START Supplied records

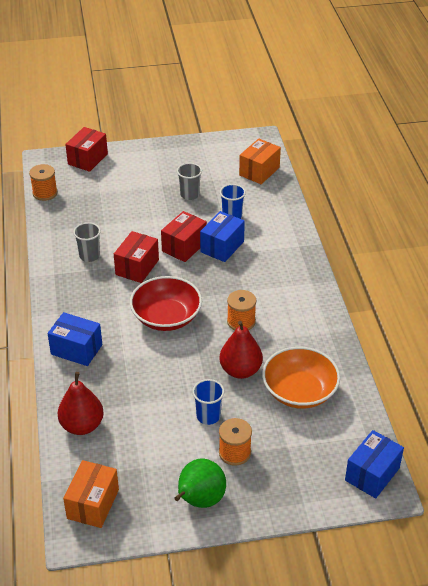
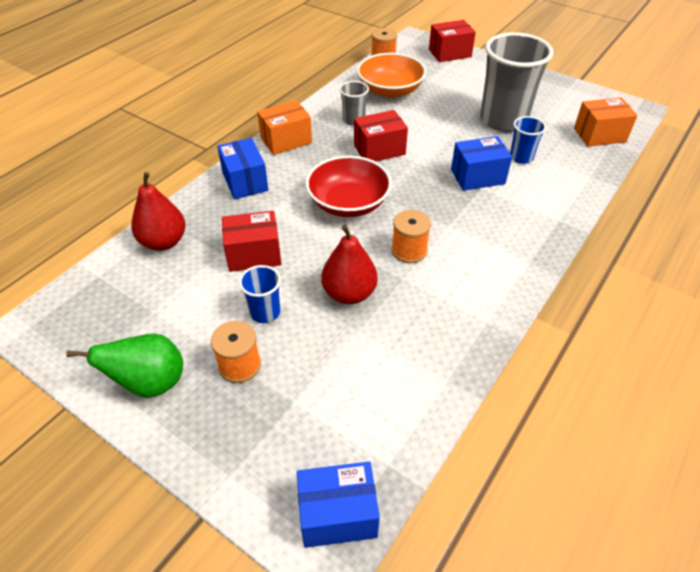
camera: 45 degrees right, 5 degrees up
orange box [63,460,119,528] -> orange box moved to [257,100,312,155]
red box [161,211,207,262] -> red box moved to [222,211,281,272]
grey cup [177,163,202,200] -> grey cup [480,32,554,132], size x2.13
orange bowl [262,347,340,409] -> orange bowl moved to [357,53,426,98]

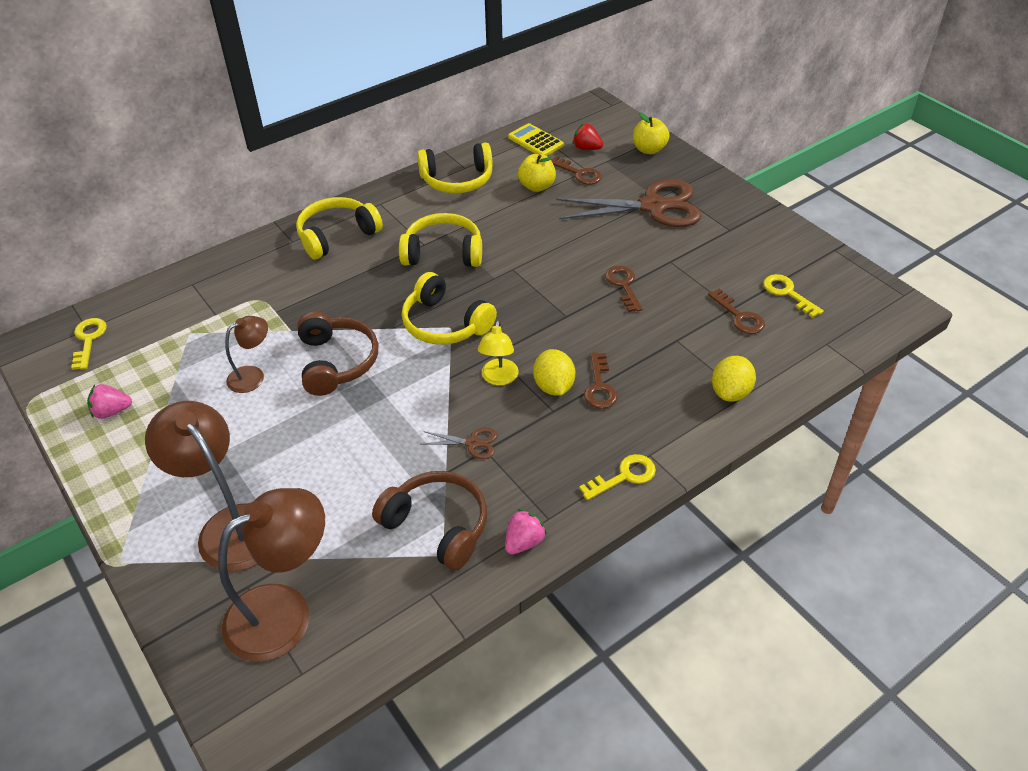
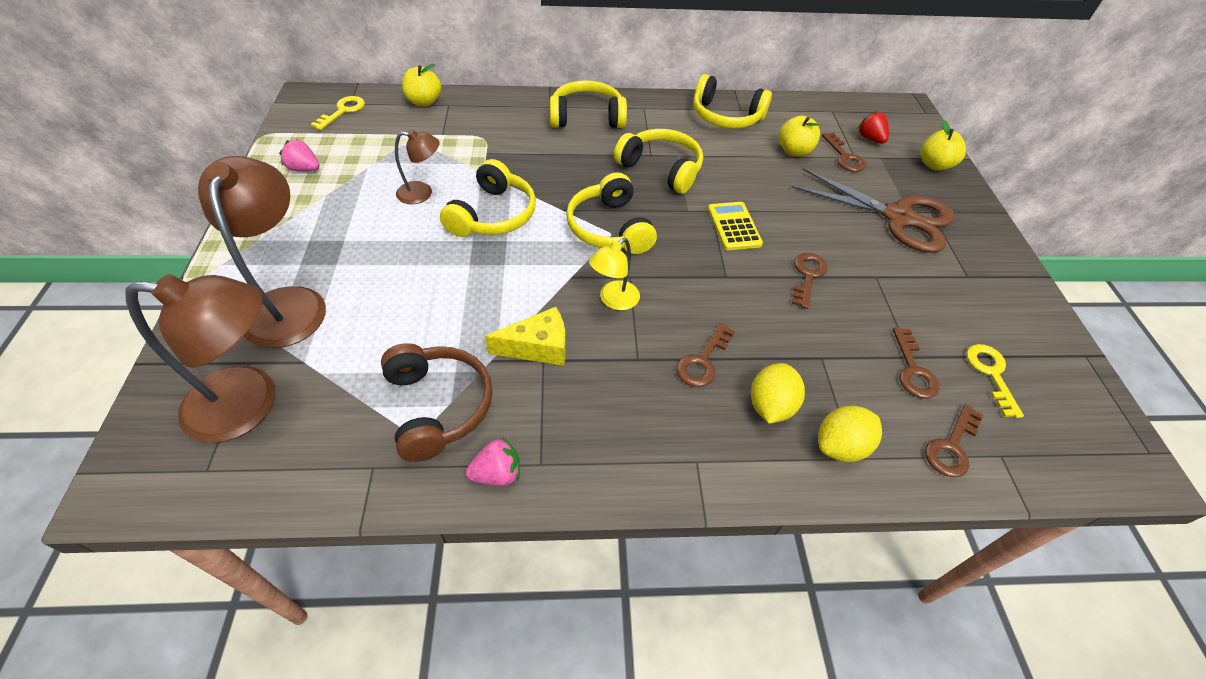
camera: 30 degrees right, 5 degrees up
brown headphones [297,312,378,396] -> yellow headphones [440,159,536,237]
brown scissors [422,427,498,459] -> yellow cheese [485,307,565,366]
yellow calculator [508,123,564,156] -> yellow calculator moved to [708,202,763,250]
yellow lemon [533,349,575,396] -> yellow lemon moved to [751,363,805,424]
yellow key [579,454,656,500] -> none
none -> yellow apple [402,64,441,106]
none -> brown key [925,404,984,477]

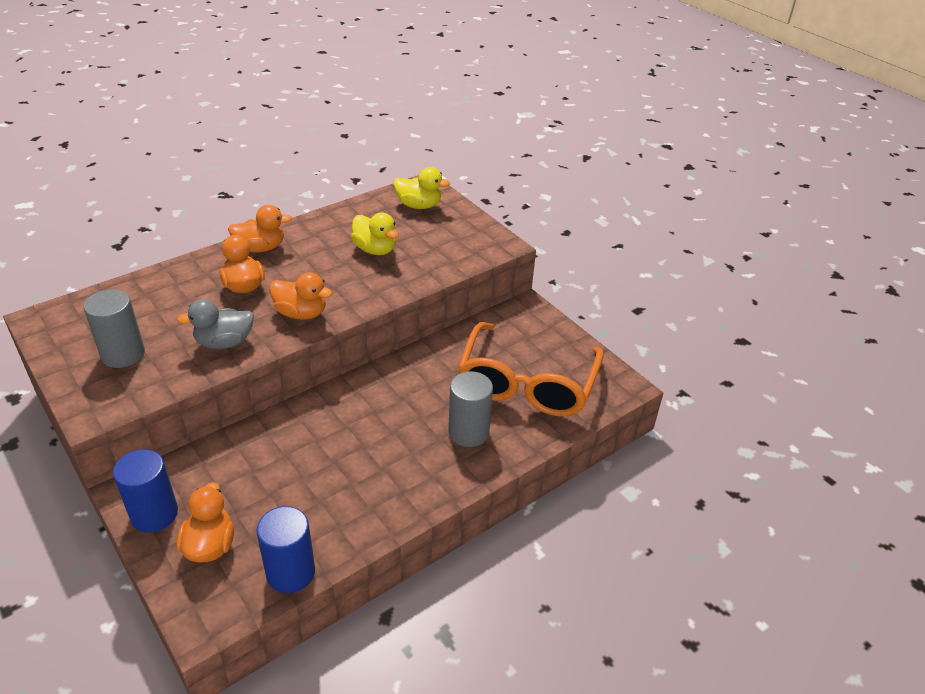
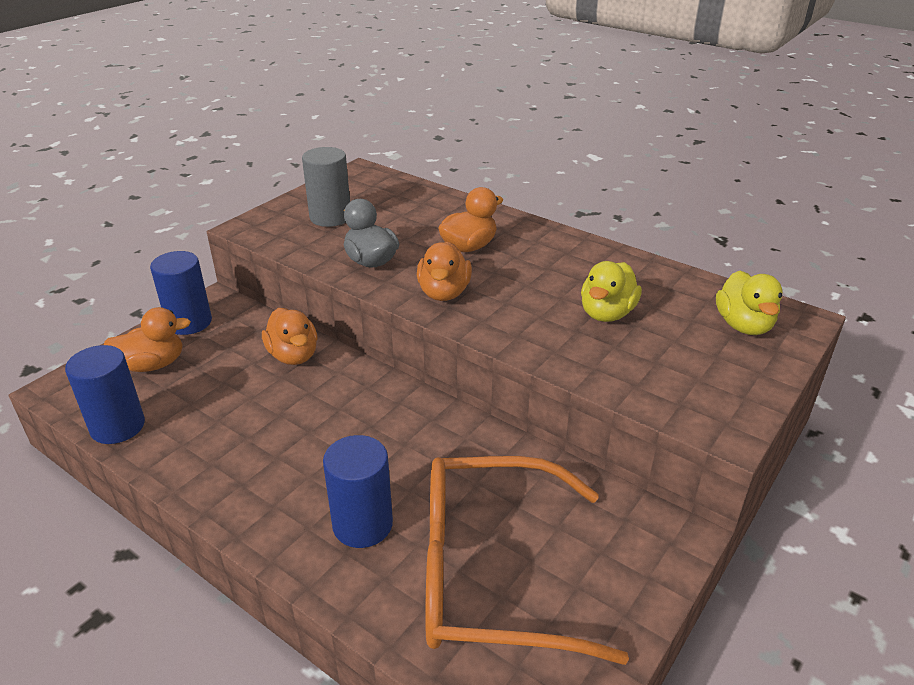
camera: 75 degrees right, 5 degrees down
orange duck [228,205,292,253] -> orange duck moved to [262,308,318,365]
grey cylinder [448,371,493,447] -> blue cylinder [323,435,393,548]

END Supplied records

> _Task brief_
Please repeat, with no pictures, each line from the start of the records above through the line with "camera: 30 degrees right, 5 degrees up", inclusive, and only those.

> _Result of this task_
camera: 45 degrees right, 5 degrees up
orange box [63,460,119,528] -> orange box moved to [257,100,312,155]
red box [161,211,207,262] -> red box moved to [222,211,281,272]
grey cup [177,163,202,200] -> grey cup [480,32,554,132], size x2.13
orange bowl [262,347,340,409] -> orange bowl moved to [357,53,426,98]

camera: 30 degrees right, 5 degrees up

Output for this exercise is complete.